With all pictures excluded, restate the records that follow exactly as written.

◆ ◆ ◆ ◆

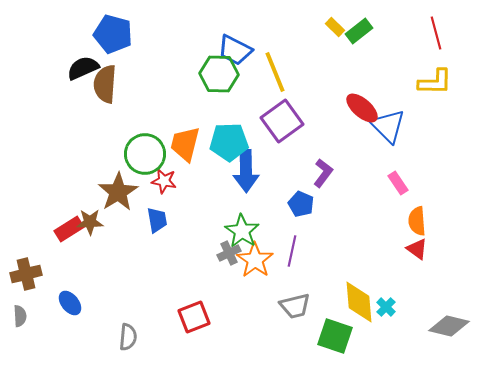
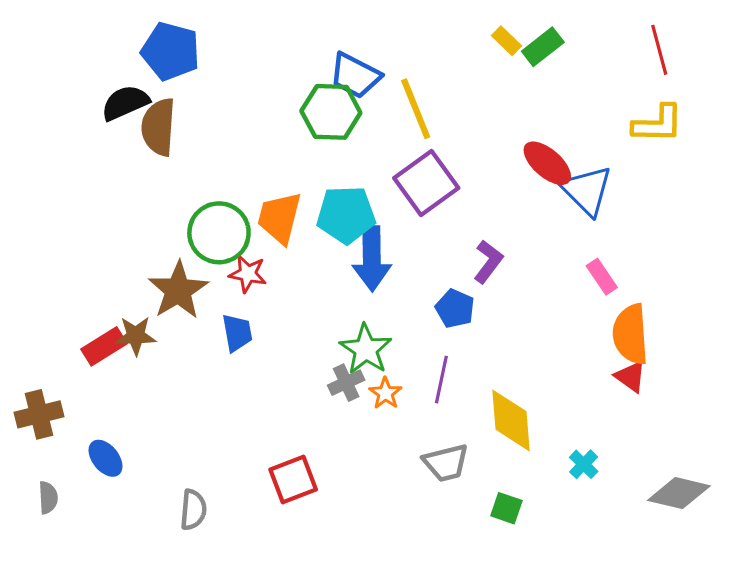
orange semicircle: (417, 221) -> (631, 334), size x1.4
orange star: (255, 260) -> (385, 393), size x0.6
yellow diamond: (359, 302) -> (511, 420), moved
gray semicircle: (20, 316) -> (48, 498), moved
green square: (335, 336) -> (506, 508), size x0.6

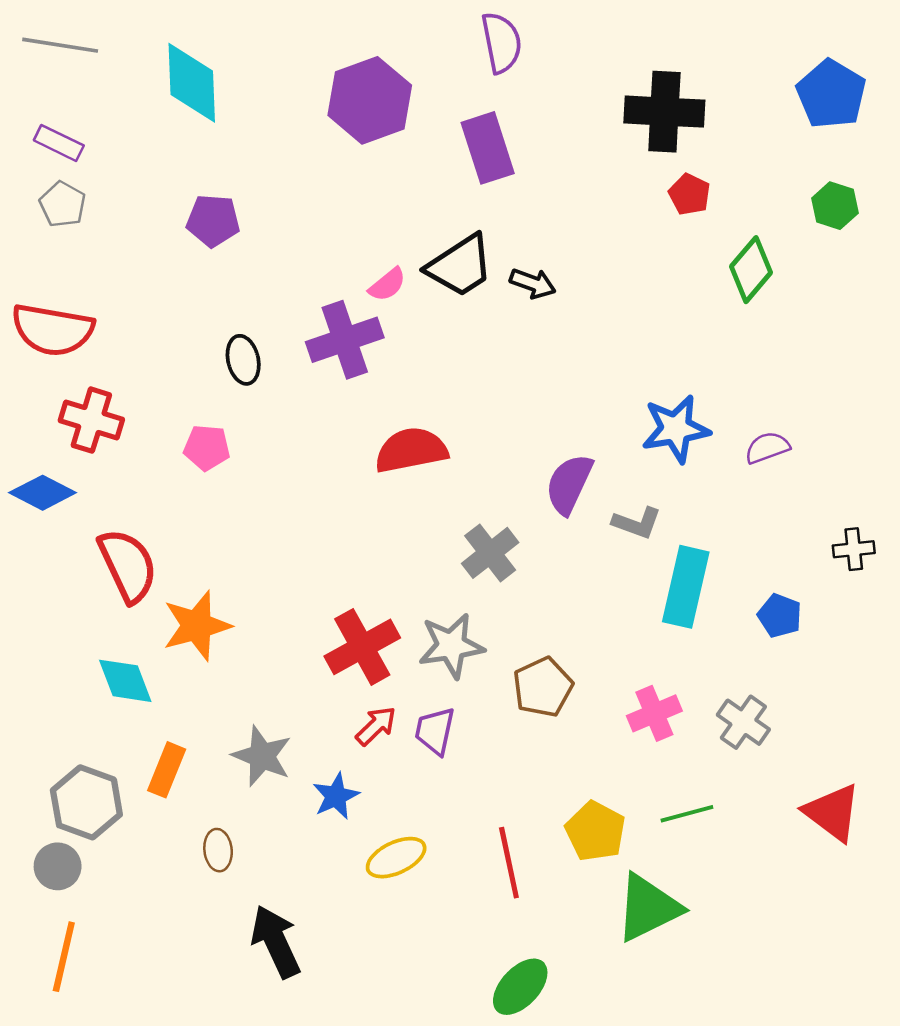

◆ ◆ ◆ ◆

**Answer to the exercise**
orange semicircle: (417, 221) -> (631, 334), size x1.4
orange star: (255, 260) -> (385, 393), size x0.6
yellow diamond: (359, 302) -> (511, 420), moved
gray semicircle: (20, 316) -> (48, 498), moved
green square: (335, 336) -> (506, 508), size x0.6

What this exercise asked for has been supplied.